DATA TO PROCESS:
==========
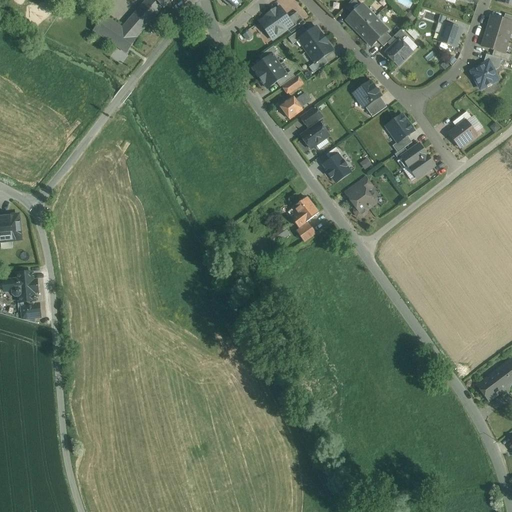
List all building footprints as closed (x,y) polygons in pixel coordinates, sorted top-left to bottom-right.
[(142,7),(123,29),(104,17),(94,31),(127,53),(137,39),(136,38),(163,7),(164,9),(174,0),(147,0),(142,6),(142,7)] [(361,7),(355,0),(346,9),(352,15),(361,7)] [(352,15),(347,21),(359,34),(375,18),(362,5),(361,7),(352,15)] [(280,8),(260,22),(260,23),(264,21),(267,26),(266,31),(272,40),(287,30),(293,26),(288,19),(285,18),(285,15),(280,8)] [(306,24),(297,13),(288,19),(293,26),(287,30),(291,34),(306,24)] [(511,22),(504,20),(492,17),(487,32),(508,38),(511,26),(511,22)] [(375,18),(359,34),(372,46),(377,41),(386,32),(387,31),(375,18)] [(437,42),(457,49),(464,28),(445,21),(437,42)] [(326,57),(335,51),(318,25),(307,33),(304,28),(293,35),(312,65),(310,66),(314,73),(329,63),(326,57)] [(407,38),(400,31),(392,39),(388,43),(392,48),(400,40),(402,42),(407,38)] [(386,32),(377,41),(384,47),(388,43),(392,39),(386,32)] [(508,38),(487,32),(483,47),(494,51),(504,54),(504,53),(508,38)] [(392,48),(386,54),(398,67),(412,53),(402,42),(400,40),(392,48)] [(287,73),(273,50),(250,64),(267,92),(294,75),(291,70),(287,73)] [(504,54),(494,51),(492,56),(502,59),(510,62),(511,56),(504,53),(504,54)] [(492,56),(486,55),(484,64),(485,66),(489,63),(493,72),(499,69),(502,59),(492,56)] [(485,66),(471,73),(481,90),(487,87),(487,88),(493,85),(492,84),(498,81),(493,72),(489,63),(485,66)] [(298,77),(283,88),(288,95),(303,85),(298,77)] [(370,82),(354,94),(365,108),(380,97),(381,97),(370,82)] [(306,94),(296,101),(301,108),(311,101),(306,94)] [(380,97),(365,108),(372,118),(387,107),(380,97)] [(293,98),(280,107),(290,120),(303,111),(301,108),(296,101),(293,98)] [(315,108),(301,118),(308,128),(322,118),(315,108)] [(467,112),(453,123),(457,128),(466,121),(467,122),(472,118),(467,112)] [(414,132),(403,115),(386,127),(398,143),(407,136),(414,132)] [(301,133),(307,129),(301,119),(295,124),(301,133)] [(457,128),(449,135),(459,148),(477,135),(467,122),(466,121),(457,128)] [(319,123),(301,136),(311,150),(329,137),(319,123)] [(407,136),(398,143),(393,146),(397,153),(405,148),(412,143),(407,136)] [(408,153),(402,158),(409,168),(427,156),(420,145),(408,153)] [(397,153),(395,155),(399,160),(402,158),(408,153),(405,148),(397,153)] [(331,159),(323,164),(335,185),(353,174),(338,150),(329,156),(331,159)] [(427,156),(409,168),(417,179),(435,166),(427,156)] [(372,187),(366,179),(356,186),(359,191),(364,188),(367,192),(372,187)] [(367,192),(364,188),(359,191),(349,198),(356,208),(356,212),(358,216),(362,217),(366,214),(366,210),(372,206),(375,203),(375,199),(373,196),(369,195),(367,193),(368,193),(367,192)] [(307,198),(294,208),(299,214),(292,219),(299,228),(319,213),(307,198)] [(19,216),(0,217),(0,241),(22,240),(19,216)] [(308,224),(297,232),(305,242),(316,234),(308,224)] [(285,227),(270,238),(274,244),(280,239),(281,240),(290,234),(285,227)] [(32,273),(17,274),(18,280),(6,281),(7,292),(13,291),(13,295),(16,297),(19,297),(20,303),(22,303),(23,307),(35,305),(35,302),(34,293),(35,293),(38,289),(37,285),(34,281),(33,282),(32,273)] [(23,307),(21,307),(22,320),(40,318),(39,305),(35,305),(23,307)] [(511,383),(511,360),(511,361),(500,370),(511,384),(511,383)] [(500,370),(478,386),(489,401),(511,384),(500,370)]
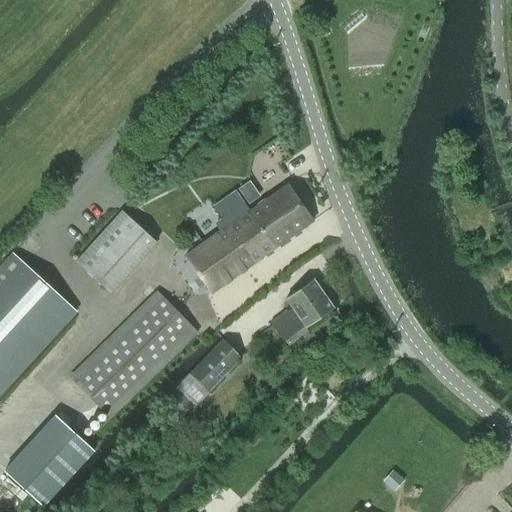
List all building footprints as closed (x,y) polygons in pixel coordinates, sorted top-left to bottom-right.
[(210,293),(313,221),(288,185),(242,217),(229,198),(214,208),(227,227),(185,257),(210,293)] [(127,216),(122,211),(75,263),(110,294),(156,243),(127,216)] [(0,396),(76,312),(11,254),(0,265),(0,396)] [(286,311),(270,324),(288,346),(300,336),(297,334),(306,328),(333,308),(313,280),(285,300),(293,309),(287,313),(286,311)] [(127,323),(70,380),(109,420),(196,333),(157,293),(127,323)] [(189,374),(193,379),(208,393),(241,359),(221,340),(189,374)] [(53,416),(2,473),(42,508),(93,452),(53,416)]
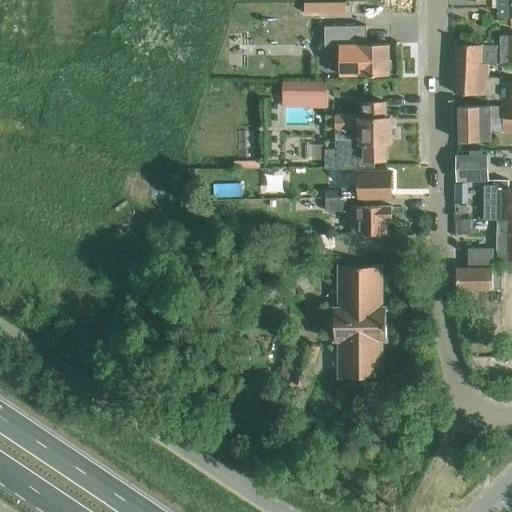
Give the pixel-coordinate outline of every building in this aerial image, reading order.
[(511,0),(498,0),(499,17),(511,17),(511,16),(511,0)] [(358,42),(358,74),(390,74),(389,43),(366,43),(366,26),(324,26),(325,43),(358,42)] [(511,35),(500,36),(501,62),(511,61),(511,35)] [(503,105),(497,105),(497,116),(511,116),(511,81),(503,82),(503,78),(490,78),(490,64),(498,64),(498,45),(457,44),(457,94),(487,94),(486,99),(503,99),(503,105)] [(326,82),(284,82),(284,99),(316,99),(316,84),(325,84),(325,86),(326,86),(326,82)] [(374,159),(385,159),(385,143),(391,143),(391,116),(385,116),(385,102),(365,102),(365,117),(334,117),(335,148),(325,148),(326,168),(374,167),(374,159)] [(511,116),(497,116),(497,105),(460,105),(460,141),(491,141),(491,129),(503,129),(503,131),(511,131),(511,116)] [(260,152),(260,129),(245,129),(245,152),(260,152)] [(457,155),(457,181),(487,181),(487,155),(457,155)] [(236,156),(235,168),(260,169),(261,158),(236,156)] [(342,187),(342,197),(347,197),(392,197),(391,171),(358,172),(358,187),(342,187)] [(511,219),(511,188),(509,189),(508,180),(498,180),(498,185),(485,186),(485,220),(498,220),(511,219)] [(460,212),(470,211),(469,194),(484,193),(484,182),(458,183),(460,212)] [(347,197),(342,197),(342,198),(326,198),(326,213),(347,212),(347,197)] [(387,217),(392,217),(392,205),(349,205),(349,218),(353,218),(353,233),(387,232),(387,217)] [(460,231),(472,230),(472,217),(460,217),(460,231)] [(499,247),(499,261),(502,261),(507,261),(511,261),(511,219),(498,220),(498,244),(499,244),(499,247)] [(502,261),(499,261),(493,261),(493,248),(468,248),(468,268),(457,268),(457,290),(502,289),(502,261)] [(387,338),(387,306),(382,306),(382,265),(340,265),(340,307),(335,307),(335,338),(340,338),(340,375),(347,375),(347,384),(374,384),(374,375),(382,375),(382,338),(387,338)] [(278,376),(305,385),(319,345),(292,336),(278,376)] [(499,372),(499,359),(474,359),(474,372),(499,372)]
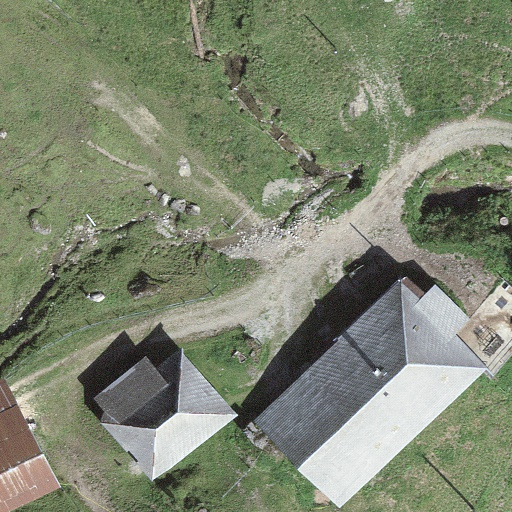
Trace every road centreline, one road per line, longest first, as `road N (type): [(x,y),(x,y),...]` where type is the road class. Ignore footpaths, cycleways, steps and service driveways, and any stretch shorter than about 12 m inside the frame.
road 1 (track): [(320,238),(254,280),(161,297),(50,385)]
road 2 (track): [(511,138),(484,132),(422,148),(320,238)]
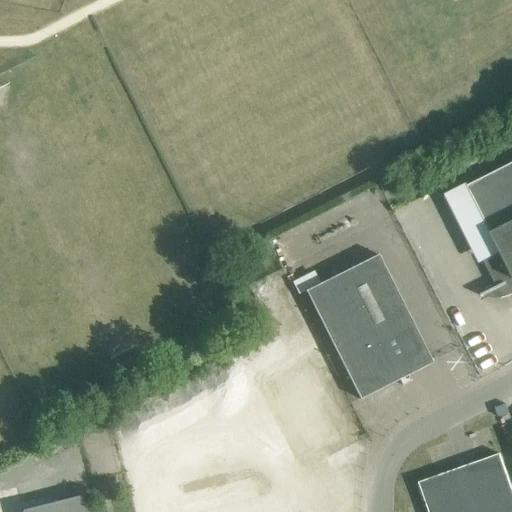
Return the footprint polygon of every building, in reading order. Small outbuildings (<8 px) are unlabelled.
[(511,159),(449,187),(482,264),(507,253),(511,264),(511,159)] [(387,251),(322,278),(318,268),(297,277),(303,291),(316,286),(361,395),(434,364),(387,251)] [(306,464),(363,439),(322,349),(328,346),(318,322),(283,337),(294,362),(266,375),(306,464)] [(419,484),(428,511),(511,511),(511,490),(500,455),(419,484)] [(92,511),(88,494),(28,506),(29,511),(92,511)]
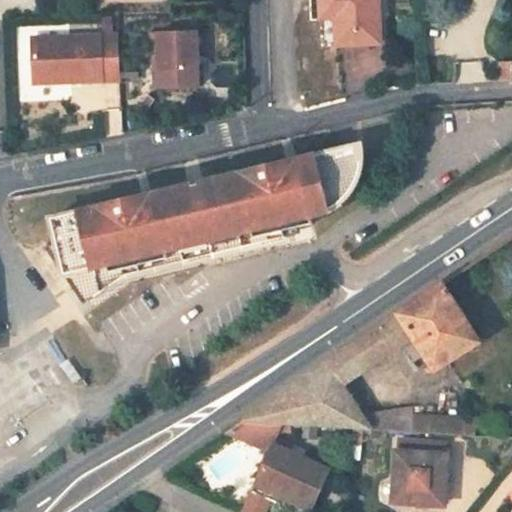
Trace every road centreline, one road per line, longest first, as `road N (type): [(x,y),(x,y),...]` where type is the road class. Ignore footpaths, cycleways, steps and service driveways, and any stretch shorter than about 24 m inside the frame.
road 1 (secondary): [(349,318),(17,511)]
road 2 (secondary): [(133,479),(349,318)]
road 3 (residential): [(261,129),(0,179)]
road 4 (residential): [(511,93),(403,99),(261,129)]
road 5 (secondary): [(511,208),(349,318)]
road 6 (residential): [(261,129),(256,0)]
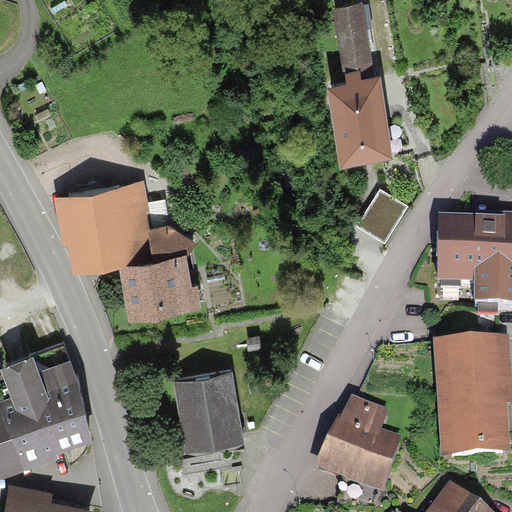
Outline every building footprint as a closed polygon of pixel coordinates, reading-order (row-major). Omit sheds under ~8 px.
[(344,70),(357,68),(355,60),(372,57),(361,0),(354,0),(332,3),(344,70)] [(344,70),(328,73),(340,154),(393,146),(388,110),(381,64),(357,68),(344,70)] [(68,237),(72,262),(120,255),(152,250),(147,219),(152,218),(146,177),(55,190),(62,238),(68,237)] [(380,186),(359,221),(386,237),(407,202),(380,186)] [(511,215),(440,215),(440,281),(477,281),(476,301),(511,301),(511,215)] [(152,218),(147,219),(152,250),(188,245),(189,250),(197,237),(168,216),(152,218)] [(152,250),(120,255),(128,311),(202,300),(198,277),(193,278),(189,250),(188,245),(152,250)] [(511,341),(511,334),(435,340),(443,457),(511,451),(511,437),(510,404),(511,403),(511,341)] [(13,388),(0,391),(0,393),(23,462),(59,450),(58,445),(61,444),(92,431),(86,393),(71,350),(40,361),(34,343),(1,354),(13,388)] [(231,366),(173,376),(185,447),(243,437),(231,366)] [(0,469),(23,462),(0,393),(0,469)] [(340,422),(338,421),(316,468),(352,481),(383,492),(404,435),(384,427),(391,408),(351,393),(340,422)] [(11,480),(5,511),(92,511),(94,503),(49,495),(50,487),(11,480)] [(490,511),(482,506),(451,482),(428,511),(490,511)]
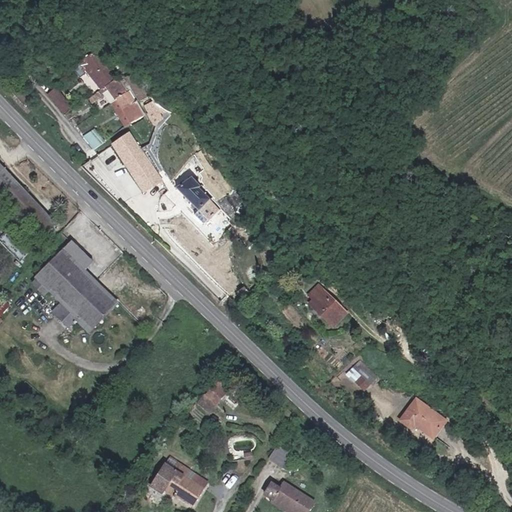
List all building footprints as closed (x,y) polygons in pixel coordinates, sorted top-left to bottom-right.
[(121,77),(99,50),(84,62),(104,88),(126,125),(146,113),(124,77),(121,77)] [(138,71),(128,77),(143,101),(153,94),(138,71)] [(60,87),(50,94),(64,114),(74,107),(60,87)] [(159,98),(145,103),(152,123),(167,118),(159,98)] [(96,129),(84,138),(94,151),(106,142),(96,129)] [(165,179),(136,136),(118,148),(140,180),(147,190),(165,179)] [(0,191),(45,237),(61,222),(0,159),(0,191)] [(202,182),(192,173),(179,185),(217,223),(228,212),(200,184),(202,182)] [(96,260),(77,240),(38,276),(62,301),(54,308),(72,327),(80,320),(93,334),(124,305),(88,267),(96,260)] [(334,324),(348,310),(322,283),(312,292),(316,296),(311,301),(334,324)] [(0,323),(3,320),(0,317),(0,316),(12,305),(4,297),(0,300),(0,323)] [(368,390),(375,382),(365,374),(358,382),(368,390)] [(213,387),(200,402),(212,411),(224,396),(213,387)] [(437,435),(448,419),(419,398),(404,418),(415,426),(419,422),(437,435)] [(282,450),(275,460),(290,470),(297,460),(282,450)] [(189,473),(193,468),(182,461),(177,467),(169,462),(156,482),(169,491),(172,486),(196,503),(208,486),(189,473)] [(211,481),(193,468),(189,473),(208,486),(211,481)] [(312,511),(319,502),(286,480),(282,485),(274,480),(265,493),(274,498),(275,497),(297,511),(312,511)]
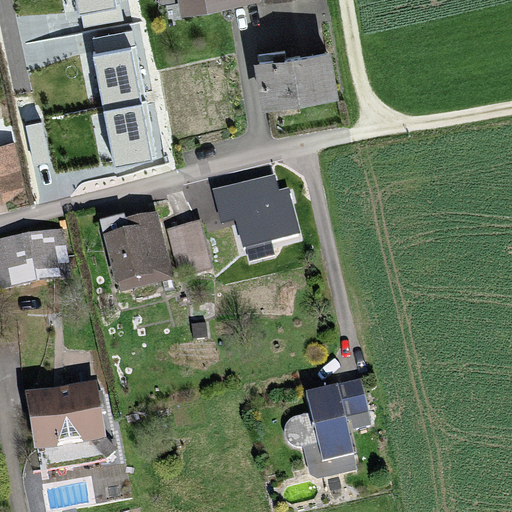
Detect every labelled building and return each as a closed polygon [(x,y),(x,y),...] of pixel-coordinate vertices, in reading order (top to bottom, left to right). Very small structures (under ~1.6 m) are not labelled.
[(118,0),(78,0),(81,14),(120,7),(118,0)] [(324,48),(260,57),(267,103),(330,94),(324,48)] [(134,50),(95,58),(116,165),(155,157),(134,50)] [(14,146),(0,149),(0,202),(26,197),(14,146)] [(273,176),(214,190),(222,220),(237,217),(244,244),(297,231),(287,190),(277,192),(273,176)] [(122,215),(102,220),(119,290),(171,277),(155,213),(123,221),(122,215)] [(199,222),(168,230),(180,276),(211,268),(199,222)] [(61,232),(0,241),(0,271),(2,284),(68,274),(61,232)] [(359,380),(308,392),(324,458),(351,451),(346,429),(369,423),(359,380)] [(89,390),(25,400),(33,450),(97,440),(89,390)]
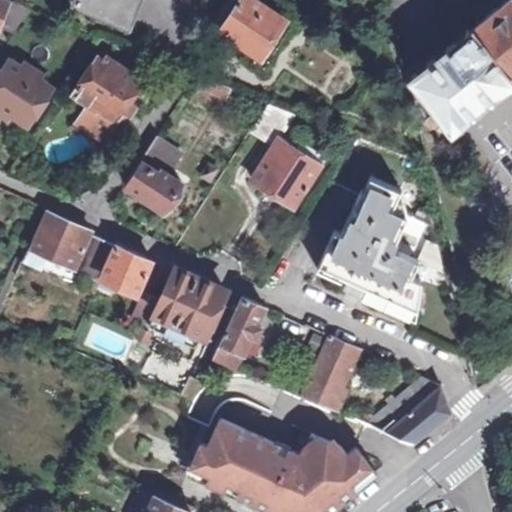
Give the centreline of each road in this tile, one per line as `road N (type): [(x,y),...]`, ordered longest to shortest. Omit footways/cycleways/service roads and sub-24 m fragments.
road 1 (residential): [(0,173),(290,298)]
road 2 (residential): [(290,298),(436,365),(485,425)]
==========
GOAL:
Can you recast the stretch from "Give the centreline" through the end of the records as a two-column CSV with the headers instruction and output, one row per record giving its text and its answer, each in a single quoted field with line breaks turned into spaces?

TASK SOLUTION:
instruction,output
"Give the centreline of each road in this tile, one per line as `road N (type): [(x,y),...]`, ordered longest to shortest. Omit footways/cycleways/service roads and sub-24 m fragments.","road 1 (residential): [(0,173),(290,298)] road 2 (residential): [(290,298),(436,365),(485,425)]"